### Assignment
Where a record holds a picture, leave the picture out; otherwise repeat every record exactly.
Excerpted records Block Start
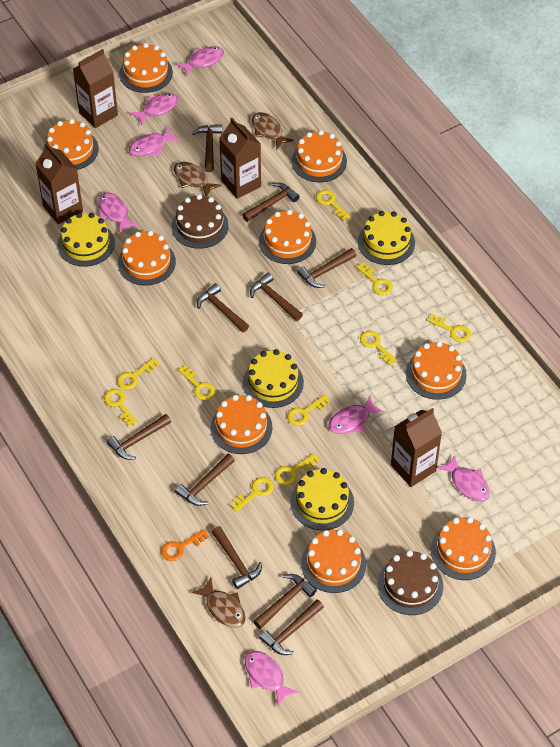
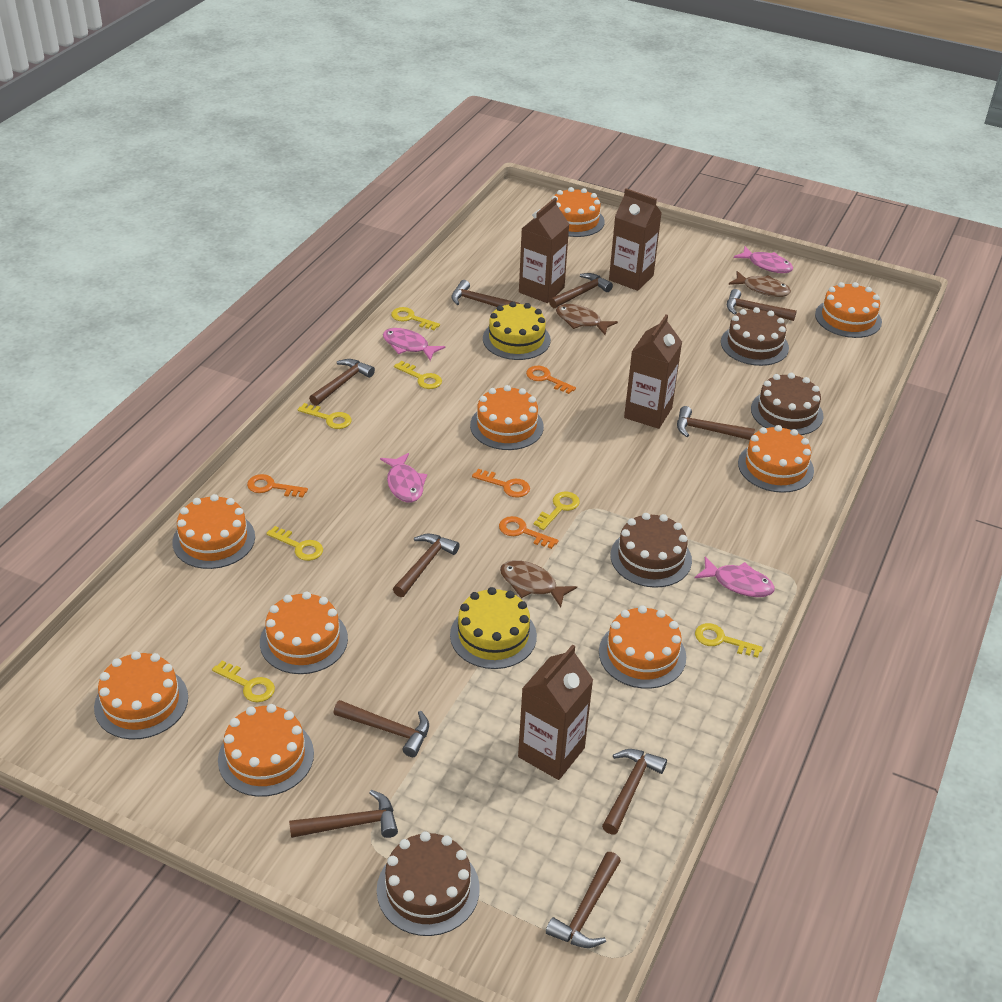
brown cake: 2 -> 4
orange key: 1 -> 4
pink fish: 7 -> 4
yellow cake: 4 -> 2
yellow key: 10 -> 7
Excerpted records Block End
### Finished task
brown cake: 2 -> 4
orange key: 1 -> 4
pink fish: 7 -> 4
yellow cake: 4 -> 2
yellow key: 10 -> 7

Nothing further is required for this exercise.